---- Source data
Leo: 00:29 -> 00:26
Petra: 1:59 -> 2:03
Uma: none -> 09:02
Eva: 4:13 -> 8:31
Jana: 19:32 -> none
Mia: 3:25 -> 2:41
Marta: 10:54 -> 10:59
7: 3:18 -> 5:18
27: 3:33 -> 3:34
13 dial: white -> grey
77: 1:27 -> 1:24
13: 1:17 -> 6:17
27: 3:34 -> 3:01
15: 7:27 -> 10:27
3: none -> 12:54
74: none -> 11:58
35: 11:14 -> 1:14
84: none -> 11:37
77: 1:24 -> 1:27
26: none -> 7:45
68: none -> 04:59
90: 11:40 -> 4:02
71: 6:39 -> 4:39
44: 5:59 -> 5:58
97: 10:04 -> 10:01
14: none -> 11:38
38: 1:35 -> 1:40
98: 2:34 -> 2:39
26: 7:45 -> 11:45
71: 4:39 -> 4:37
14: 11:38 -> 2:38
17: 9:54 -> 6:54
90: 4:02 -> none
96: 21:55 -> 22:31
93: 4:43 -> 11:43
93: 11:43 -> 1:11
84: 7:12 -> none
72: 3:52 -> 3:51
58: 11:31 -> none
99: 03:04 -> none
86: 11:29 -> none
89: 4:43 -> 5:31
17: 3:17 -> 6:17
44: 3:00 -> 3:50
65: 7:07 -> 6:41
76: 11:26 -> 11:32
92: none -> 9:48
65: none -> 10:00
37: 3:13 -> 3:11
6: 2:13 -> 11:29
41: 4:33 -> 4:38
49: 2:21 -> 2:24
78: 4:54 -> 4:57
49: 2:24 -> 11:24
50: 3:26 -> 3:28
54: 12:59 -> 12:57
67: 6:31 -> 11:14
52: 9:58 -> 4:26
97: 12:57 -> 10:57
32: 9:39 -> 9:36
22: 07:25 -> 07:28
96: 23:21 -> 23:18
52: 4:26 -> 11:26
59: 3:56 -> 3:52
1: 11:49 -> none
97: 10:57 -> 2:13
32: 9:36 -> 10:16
--------
### Set problem
Reproduce every row above without changing a single character, keeping them in their original order.

### Answer to the task
Leo: 00:29 -> 00:26
Petra: 1:59 -> 2:03
Uma: none -> 09:02
Eva: 4:13 -> 8:31
Jana: 19:32 -> none
Mia: 3:25 -> 2:41
Marta: 10:54 -> 10:59
7: 3:18 -> 5:18
27: 3:33 -> 3:34
13 dial: white -> grey
77: 1:27 -> 1:24
13: 1:17 -> 6:17
27: 3:34 -> 3:01
15: 7:27 -> 10:27
3: none -> 12:54
74: none -> 11:58
35: 11:14 -> 1:14
84: none -> 11:37
77: 1:24 -> 1:27
26: none -> 7:45
68: none -> 04:59
90: 11:40 -> 4:02
71: 6:39 -> 4:39
44: 5:59 -> 5:58
97: 10:04 -> 10:01
14: none -> 11:38
38: 1:35 -> 1:40
98: 2:34 -> 2:39
26: 7:45 -> 11:45
71: 4:39 -> 4:37
14: 11:38 -> 2:38
17: 9:54 -> 6:54
90: 4:02 -> none
96: 21:55 -> 22:31
93: 4:43 -> 11:43
93: 11:43 -> 1:11
84: 7:12 -> none
72: 3:52 -> 3:51
58: 11:31 -> none
99: 03:04 -> none
86: 11:29 -> none
89: 4:43 -> 5:31
17: 3:17 -> 6:17
44: 3:00 -> 3:50
65: 7:07 -> 6:41
76: 11:26 -> 11:32
92: none -> 9:48
65: none -> 10:00
37: 3:13 -> 3:11
6: 2:13 -> 11:29
41: 4:33 -> 4:38
49: 2:21 -> 2:24
78: 4:54 -> 4:57
49: 2:24 -> 11:24
50: 3:26 -> 3:28
54: 12:59 -> 12:57
67: 6:31 -> 11:14
52: 9:58 -> 4:26
97: 12:57 -> 10:57
32: 9:39 -> 9:36
22: 07:25 -> 07:28
96: 23:21 -> 23:18
52: 4:26 -> 11:26
59: 3:56 -> 3:52
1: 11:49 -> none
97: 10:57 -> 2:13
32: 9:36 -> 10:16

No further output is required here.